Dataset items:

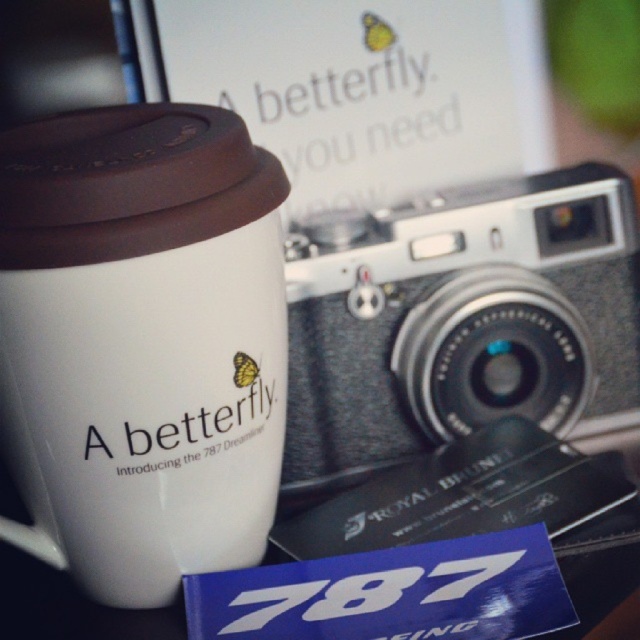
Question: Does white matte mug at left appear under silver textured film camera at center?

Choices:
 (A) no
 (B) yes

Answer: (B)

Question: Which of the following is the farthest from the observer?

Choices:
 (A) (442, 408)
 (B) (93, 195)

Answer: (A)

Question: From the image, what is the correct spatial relationship of white matte mug at left in relation to silver textured film camera at center?

Choices:
 (A) below
 (B) above

Answer: (A)

Question: Which point appears closest to the camera in this image?

Choices:
 (A) (352, 225)
 (B) (184, 461)

Answer: (B)

Question: Is white matte mug at left to the left of silver textured film camera at center from the viewer's perspective?

Choices:
 (A) yes
 (B) no

Answer: (A)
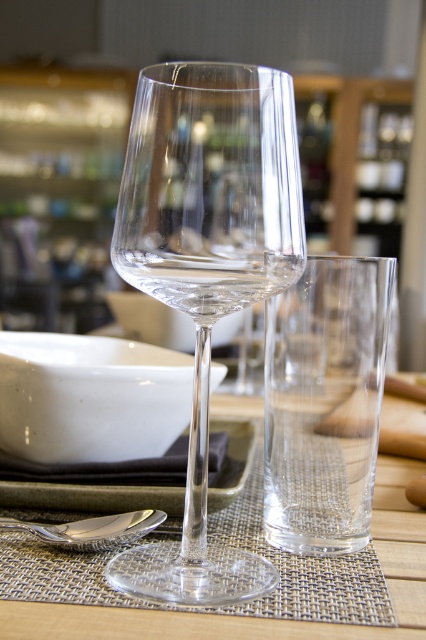
Question: Estimate the real-world distances between objects in this image. Which object is farther from the transparent glass wine glass at center?

Choices:
 (A) black fabric tray at center
 (B) transparent glass at center

Answer: (B)

Question: Is transparent glass wine glass at center to the left of black fabric tray at center from the viewer's perspective?

Choices:
 (A) no
 (B) yes

Answer: (A)

Question: Is black fabric tray at center further to camera compared to silver metallic spoon at lower left?

Choices:
 (A) no
 (B) yes

Answer: (B)

Question: Which object is the closest to the transparent glass wine glass at center?

Choices:
 (A) black fabric tray at center
 (B) silver metallic spoon at lower left

Answer: (B)

Question: Among these objects, which one is farthest from the camera?

Choices:
 (A) silver metallic spoon at lower left
 (B) transparent glass wine glass at center
 (C) black fabric tray at center

Answer: (C)

Question: Can you confirm if transparent glass wine glass at center is positioned to the left of transparent glass at center?

Choices:
 (A) yes
 (B) no

Answer: (A)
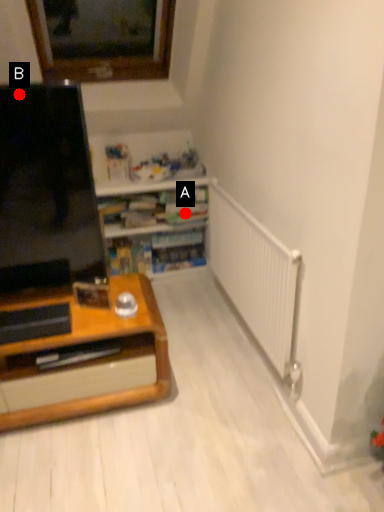
Question: Two points are circled on the image, labeled by A and B beside each circle. Which of the following is the closest to the observer?

Choices:
 (A) A is closer
 (B) B is closer

Answer: (B)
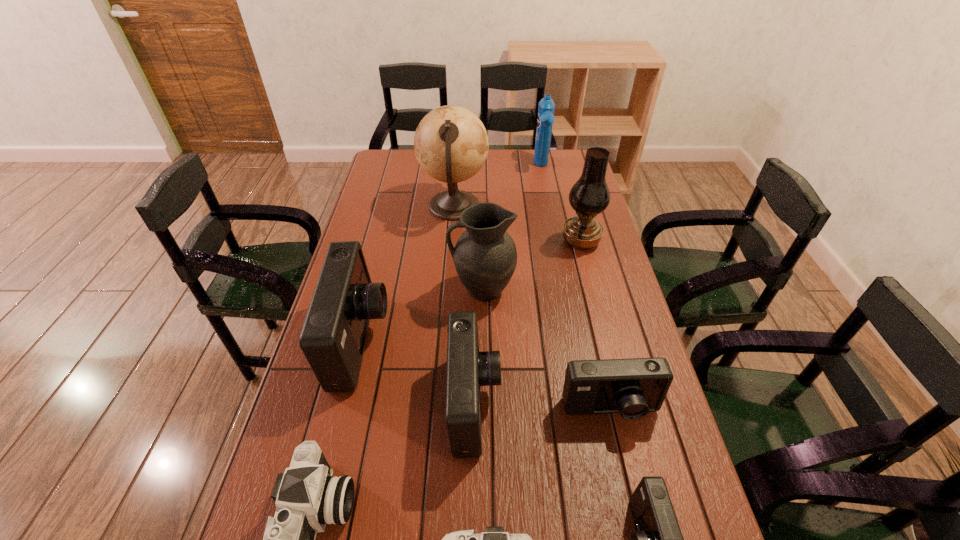
Locate an element on the screen. The image size is (960, 540). globe is located at coordinates (451, 144).

Find the location of a particular element. oil lamp is located at coordinates (589, 196).

In order to click on the farthest object in this screenshot , I will do tap(545, 119).

I want to click on pitcher, so click(x=485, y=257).

I want to click on the sixth shortest object, so [x=333, y=336].

Locate an element on the screen. The image size is (960, 540). the biggest blue camera is located at coordinates (333, 336).

What are the coordinates of `the second blue camera from left to right` in the screenshot? It's located at (467, 369).

Identify the location of the fifth shortest object. This screenshot has height=540, width=960. (467, 369).

I want to click on the second smallest blue camera, so click(633, 387).

Where is `vacant space situated 0.130m on the front-facing side of the globe`? This screenshot has width=960, height=540. vacant space situated 0.130m on the front-facing side of the globe is located at coordinates (521, 207).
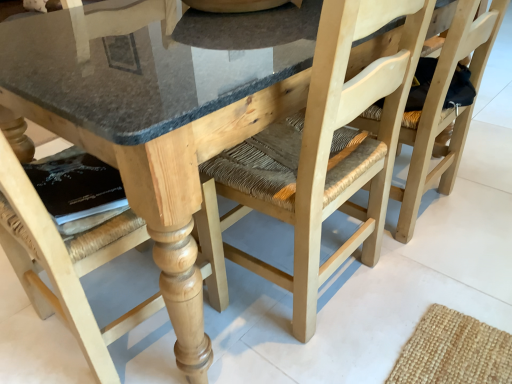
Question: Visually, is natural wood chair at lower left, placed as the first chair when sorted from left to right, positioned to the left or to the right of natural wood chair at center, positioned as the third chair in left-to-right order?

Choices:
 (A) left
 (B) right

Answer: (A)

Question: From a real-world perspective, is natural wood chair at lower left, the 3th chair in the right-to-left sequence, physically located above or below natural wood chair at center, positioned as the third chair in left-to-right order?

Choices:
 (A) above
 (B) below

Answer: (A)

Question: Which object is the closest to the natural wood chair at center, positioned as the third chair in left-to-right order?

Choices:
 (A) natural wood chair at lower left, placed as the first chair when sorted from left to right
 (B) natural wood chair at center, acting as the 2th chair starting from the right

Answer: (B)

Question: Estimate the real-world distances between objects in this image. Which object is farther from the natural wood chair at center, the first chair positioned from the right?

Choices:
 (A) natural wood chair at center, the second chair positioned from the left
 (B) natural wood chair at lower left, the 3th chair in the right-to-left sequence

Answer: (B)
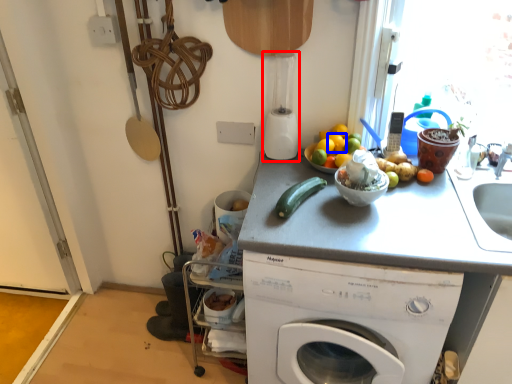
Question: Which of the following is the farthest to the observer, blender (highlighted by a red box) or orange (highlighted by a blue box)?

Choices:
 (A) blender
 (B) orange

Answer: (B)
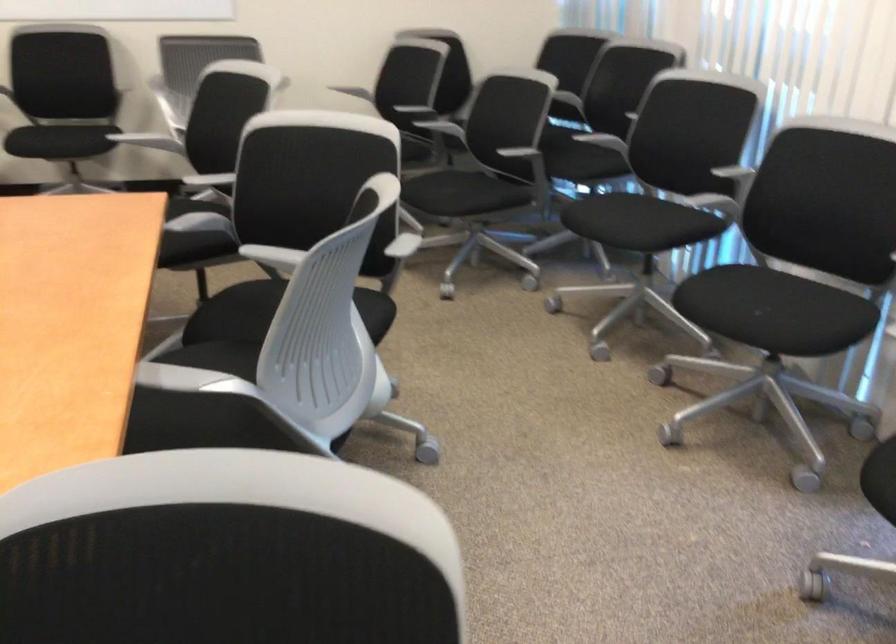
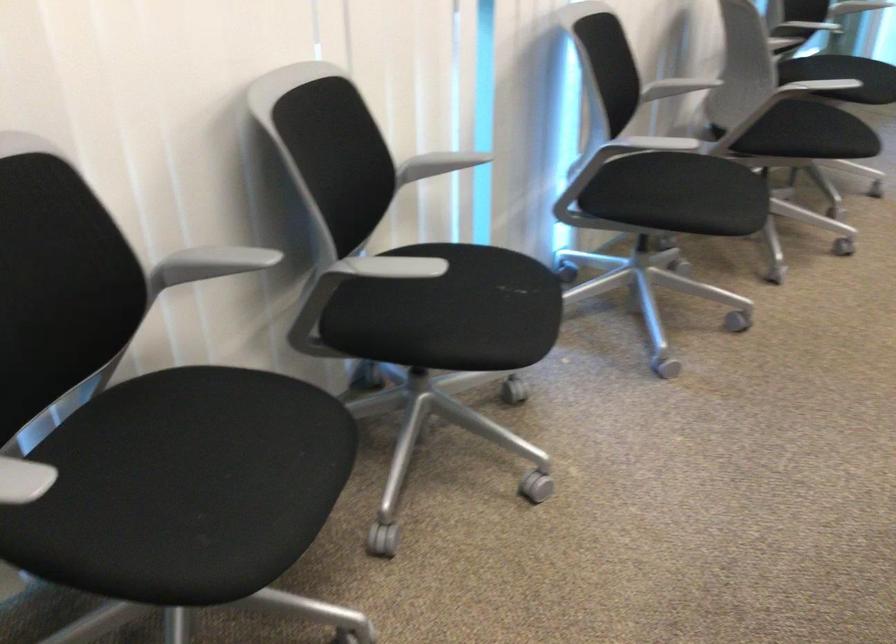
Find the pixel in the second image that matches the point at 627,216 in the first image.

(226, 456)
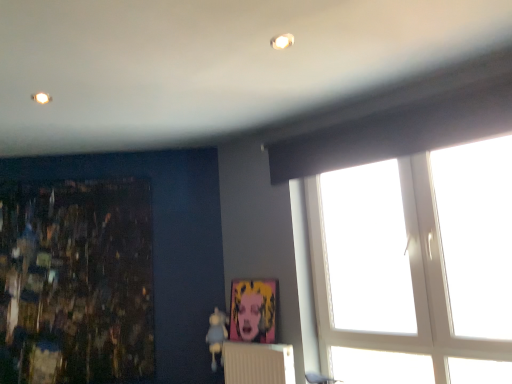
Question: Considering the relative sizes of dark textured painting at left and matte plastic picture frame at center in the image provided, is dark textured painting at left wider than matte plastic picture frame at center?

Choices:
 (A) no
 (B) yes

Answer: (A)

Question: From the image's perspective, is dark textured painting at left on matte plastic picture frame at center?

Choices:
 (A) no
 (B) yes

Answer: (B)

Question: Is there a large distance between dark textured painting at left and matte plastic picture frame at center?

Choices:
 (A) no
 (B) yes

Answer: (A)

Question: Is dark textured painting at left bigger than matte plastic picture frame at center?

Choices:
 (A) no
 (B) yes

Answer: (B)

Question: Considering the relative sizes of dark textured painting at left and matte plastic picture frame at center in the image provided, is dark textured painting at left shorter than matte plastic picture frame at center?

Choices:
 (A) yes
 (B) no

Answer: (B)

Question: From the image's perspective, is matte plastic picture frame at center above or below dark textured painting at left?

Choices:
 (A) below
 (B) above

Answer: (A)

Question: Visually, is matte plastic picture frame at center positioned to the left or to the right of dark textured painting at left?

Choices:
 (A) right
 (B) left

Answer: (A)

Question: Based on their sizes in the image, would you say matte plastic picture frame at center is bigger or smaller than dark textured painting at left?

Choices:
 (A) big
 (B) small

Answer: (B)

Question: From their relative heights in the image, would you say matte plastic picture frame at center is taller or shorter than dark textured painting at left?

Choices:
 (A) short
 (B) tall

Answer: (A)

Question: Would you say white plastic window at upper right is inside or outside white textured radiator at lower center?

Choices:
 (A) inside
 (B) outside

Answer: (B)

Question: Based on their positions, is white plastic window at upper right located to the left or right of white textured radiator at lower center?

Choices:
 (A) left
 (B) right

Answer: (B)

Question: From their relative heights in the image, would you say white plastic window at upper right is taller or shorter than white textured radiator at lower center?

Choices:
 (A) tall
 (B) short

Answer: (A)

Question: Is white plastic window at upper right wider or thinner than white textured radiator at lower center?

Choices:
 (A) thin
 (B) wide

Answer: (B)

Question: From the image's perspective, is white textured radiator at lower center positioned above or below matte plastic picture frame at center?

Choices:
 (A) above
 (B) below

Answer: (B)

Question: Is point (233, 354) closer or farther from the camera than point (269, 289)?

Choices:
 (A) farther
 (B) closer

Answer: (B)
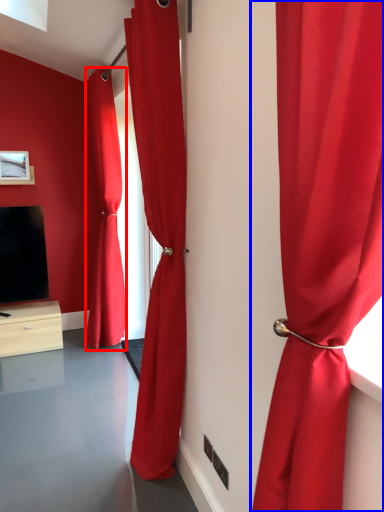
Question: Among these objects, which one is farthest to the camera, curtain (highlighted by a red box) or curtain (highlighted by a blue box)?

Choices:
 (A) curtain
 (B) curtain

Answer: (A)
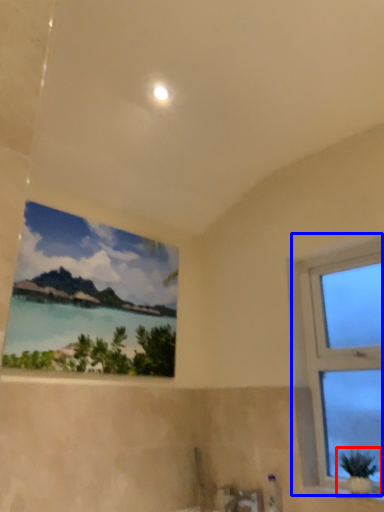
Question: Which object is further to the camera taking this photo, houseplant (highlighted by a red box) or window (highlighted by a blue box)?

Choices:
 (A) houseplant
 (B) window

Answer: (B)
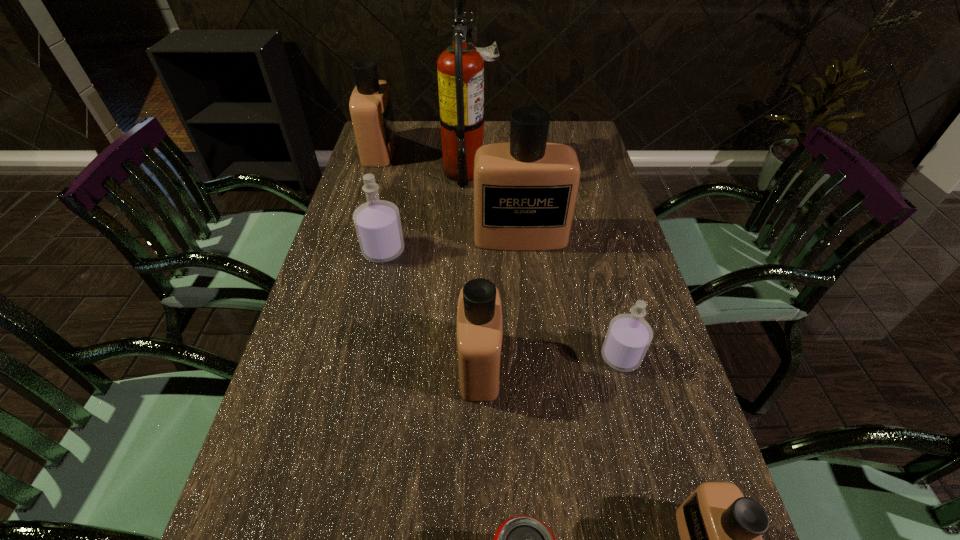
Identify which perfume is the fifth nearest to the red fire extinguisher. Please provide its 2D coordinates. Your answer should be formatted as a tuple, i.e. [(x, y)], where the tuple contains the x and y coordinates of a point satisfying the conditions above.

[(628, 337)]

Point out which perfume is positioned as the fourth nearest to the shortest object. Please provide its 2D coordinates. Your answer should be formatted as a tuple, i.e. [(x, y)], where the tuple contains the x and y coordinates of a point satisfying the conditions above.

[(377, 222)]

Find the location of a particular element. The image size is (960, 540). the second closest beige perfume relative to the red fire extinguisher is located at coordinates (370, 106).

What are the coordinates of `beige perfume object that ranks as the second closest to the smallest beige perfume` in the screenshot? It's located at (525, 190).

The height and width of the screenshot is (540, 960). I want to click on free point that satisfies the following two spatial constraints: 1. on the front label of the tallest perfume; 2. on the front label of the third biggest beige perfume, so click(533, 365).

Find the location of a particular element. The width and height of the screenshot is (960, 540). free spot that satisfies the following two spatial constraints: 1. on the front label of the third smallest beige perfume; 2. on the left side of the right purple perfume is located at coordinates (317, 357).

Locate an element on the screen. The height and width of the screenshot is (540, 960). vacant space that satisfies the following two spatial constraints: 1. on the front label of the leftmost beige perfume; 2. on the left side of the nearer purple perfume is located at coordinates (317, 357).

Locate an element on the screen. free region that satisfies the following two spatial constraints: 1. on the front label of the right purple perfume; 2. on the left side of the second biggest beige perfume is located at coordinates (317, 357).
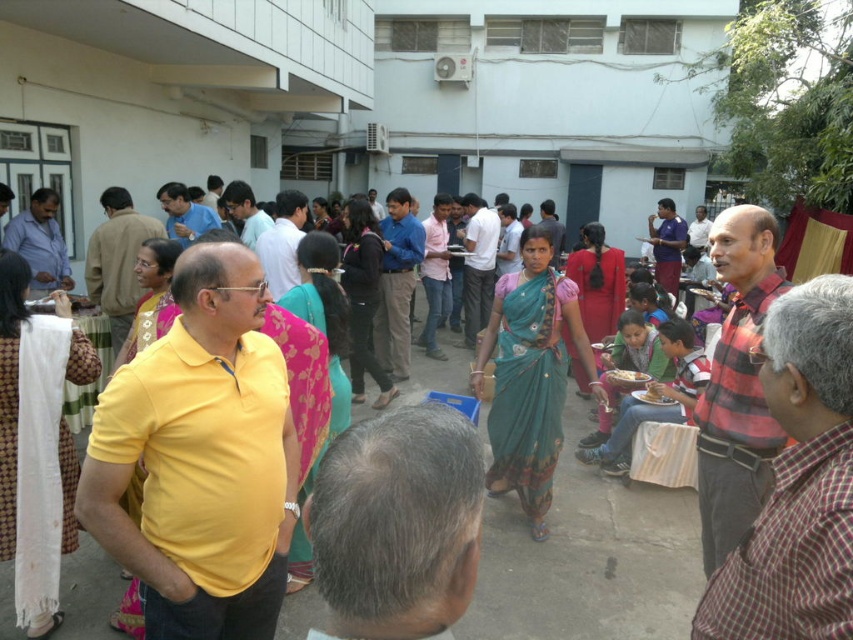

[Goal]
Reproduce all of the data above verbatim, from the first line to the last, and leave the pictures out of your output.

[Answer to the problem]
Question: Does white matte mug at left appear under silver textured film camera at center?

Choices:
 (A) no
 (B) yes

Answer: (B)

Question: Which of the following is the farthest from the observer?

Choices:
 (A) (442, 408)
 (B) (93, 195)

Answer: (A)

Question: From the image, what is the correct spatial relationship of white matte mug at left in relation to silver textured film camera at center?

Choices:
 (A) below
 (B) above

Answer: (A)

Question: Which point appears closest to the camera in this image?

Choices:
 (A) (352, 225)
 (B) (184, 461)

Answer: (B)

Question: Is white matte mug at left to the left of silver textured film camera at center from the viewer's perspective?

Choices:
 (A) yes
 (B) no

Answer: (A)
Question: Estimate the real-world distances between objects in this image. Which object is farther from the transparent glass wine glass at center?

Choices:
 (A) black fabric tray at center
 (B) transparent glass at center

Answer: (B)

Question: Is transparent glass wine glass at center to the left of black fabric tray at center from the viewer's perspective?

Choices:
 (A) no
 (B) yes

Answer: (A)

Question: Is black fabric tray at center further to camera compared to silver metallic spoon at lower left?

Choices:
 (A) no
 (B) yes

Answer: (B)

Question: Which object is the closest to the transparent glass wine glass at center?

Choices:
 (A) black fabric tray at center
 (B) silver metallic spoon at lower left

Answer: (B)

Question: Among these objects, which one is farthest from the camera?

Choices:
 (A) silver metallic spoon at lower left
 (B) transparent glass wine glass at center
 (C) black fabric tray at center

Answer: (C)

Question: Can you confirm if transparent glass wine glass at center is positioned to the left of transparent glass at center?

Choices:
 (A) yes
 (B) no

Answer: (A)
Question: Two points are circled on the image, labeled by A and B beside each circle. Which of the following is the closest to the observer?

Choices:
 (A) A is closer
 (B) B is closer

Answer: (B)
Locate an element on the screen. The image size is (960, 540). globe is located at coordinates (451, 144).

Find the location of a particular element. oil lamp is located at coordinates (589, 196).

In order to click on the farthest object in this screenshot , I will do tap(545, 119).

I want to click on pitcher, so click(x=485, y=257).

I want to click on the sixth shortest object, so [x=333, y=336].

Locate an element on the screen. The image size is (960, 540). the biggest blue camera is located at coordinates (333, 336).

What are the coordinates of `the second blue camera from left to right` in the screenshot? It's located at (467, 369).

Identify the location of the fifth shortest object. This screenshot has height=540, width=960. (467, 369).

I want to click on the second smallest blue camera, so click(633, 387).

Where is `vacant space situated 0.130m on the front-facing side of the globe`? This screenshot has width=960, height=540. vacant space situated 0.130m on the front-facing side of the globe is located at coordinates (521, 207).
Question: Visually, is natural wood chair at lower left, placed as the first chair when sorted from left to right, positioned to the left or to the right of natural wood chair at center, positioned as the third chair in left-to-right order?

Choices:
 (A) left
 (B) right

Answer: (A)

Question: From a real-world perspective, is natural wood chair at lower left, the 3th chair in the right-to-left sequence, physically located above or below natural wood chair at center, positioned as the third chair in left-to-right order?

Choices:
 (A) above
 (B) below

Answer: (A)

Question: Which object is the closest to the natural wood chair at center, positioned as the third chair in left-to-right order?

Choices:
 (A) natural wood chair at lower left, placed as the first chair when sorted from left to right
 (B) natural wood chair at center, acting as the 2th chair starting from the right

Answer: (B)

Question: Estimate the real-world distances between objects in this image. Which object is farther from the natural wood chair at center, the first chair positioned from the right?

Choices:
 (A) natural wood chair at center, the second chair positioned from the left
 (B) natural wood chair at lower left, the 3th chair in the right-to-left sequence

Answer: (B)
Question: Which of the following is the farthest to the observer, blender (highlighted by a red box) or orange (highlighted by a blue box)?

Choices:
 (A) blender
 (B) orange

Answer: (B)
Find the pixel in the second image that matches the point at 627,216 in the first image.

(226, 456)
Question: Considering the relative sizes of dark textured painting at left and matte plastic picture frame at center in the image provided, is dark textured painting at left wider than matte plastic picture frame at center?

Choices:
 (A) no
 (B) yes

Answer: (A)

Question: From the image's perspective, is dark textured painting at left on matte plastic picture frame at center?

Choices:
 (A) no
 (B) yes

Answer: (B)

Question: Is there a large distance between dark textured painting at left and matte plastic picture frame at center?

Choices:
 (A) no
 (B) yes

Answer: (A)

Question: Is dark textured painting at left bigger than matte plastic picture frame at center?

Choices:
 (A) no
 (B) yes

Answer: (B)

Question: Considering the relative sizes of dark textured painting at left and matte plastic picture frame at center in the image provided, is dark textured painting at left shorter than matte plastic picture frame at center?

Choices:
 (A) yes
 (B) no

Answer: (B)

Question: From the image's perspective, is matte plastic picture frame at center above or below dark textured painting at left?

Choices:
 (A) below
 (B) above

Answer: (A)

Question: Visually, is matte plastic picture frame at center positioned to the left or to the right of dark textured painting at left?

Choices:
 (A) right
 (B) left

Answer: (A)

Question: Based on their sizes in the image, would you say matte plastic picture frame at center is bigger or smaller than dark textured painting at left?

Choices:
 (A) big
 (B) small

Answer: (B)

Question: From their relative heights in the image, would you say matte plastic picture frame at center is taller or shorter than dark textured painting at left?

Choices:
 (A) short
 (B) tall

Answer: (A)

Question: Would you say white plastic window at upper right is inside or outside white textured radiator at lower center?

Choices:
 (A) inside
 (B) outside

Answer: (B)

Question: Based on their positions, is white plastic window at upper right located to the left or right of white textured radiator at lower center?

Choices:
 (A) left
 (B) right

Answer: (B)

Question: From their relative heights in the image, would you say white plastic window at upper right is taller or shorter than white textured radiator at lower center?

Choices:
 (A) tall
 (B) short

Answer: (A)

Question: Is white plastic window at upper right wider or thinner than white textured radiator at lower center?

Choices:
 (A) thin
 (B) wide

Answer: (B)

Question: From the image's perspective, is white textured radiator at lower center positioned above or below matte plastic picture frame at center?

Choices:
 (A) above
 (B) below

Answer: (B)

Question: Is point (233, 354) closer or farther from the camera than point (269, 289)?

Choices:
 (A) farther
 (B) closer

Answer: (B)
Question: Among these objects, which one is farthest to the camera, curtain (highlighted by a red box) or curtain (highlighted by a blue box)?

Choices:
 (A) curtain
 (B) curtain

Answer: (A)
Question: Which object is further to the camera taking this photo, houseplant (highlighted by a red box) or window (highlighted by a blue box)?

Choices:
 (A) houseplant
 (B) window

Answer: (B)
Identify which perfume is the fifth nearest to the red fire extinguisher. Please provide its 2D coordinates. Your answer should be formatted as a tuple, i.e. [(x, y)], where the tuple contains the x and y coordinates of a point satisfying the conditions above.

[(628, 337)]

Point out which perfume is positioned as the fourth nearest to the shortest object. Please provide its 2D coordinates. Your answer should be formatted as a tuple, i.e. [(x, y)], where the tuple contains the x and y coordinates of a point satisfying the conditions above.

[(377, 222)]

Find the location of a particular element. The image size is (960, 540). the second closest beige perfume relative to the red fire extinguisher is located at coordinates (370, 106).

What are the coordinates of `beige perfume object that ranks as the second closest to the smallest beige perfume` in the screenshot? It's located at (525, 190).

The height and width of the screenshot is (540, 960). I want to click on free point that satisfies the following two spatial constraints: 1. on the front label of the tallest perfume; 2. on the front label of the third biggest beige perfume, so click(533, 365).

Find the location of a particular element. The width and height of the screenshot is (960, 540). free spot that satisfies the following two spatial constraints: 1. on the front label of the third smallest beige perfume; 2. on the left side of the right purple perfume is located at coordinates (317, 357).

Locate an element on the screen. The height and width of the screenshot is (540, 960). vacant space that satisfies the following two spatial constraints: 1. on the front label of the leftmost beige perfume; 2. on the left side of the nearer purple perfume is located at coordinates (317, 357).

Locate an element on the screen. free region that satisfies the following two spatial constraints: 1. on the front label of the right purple perfume; 2. on the left side of the second biggest beige perfume is located at coordinates (317, 357).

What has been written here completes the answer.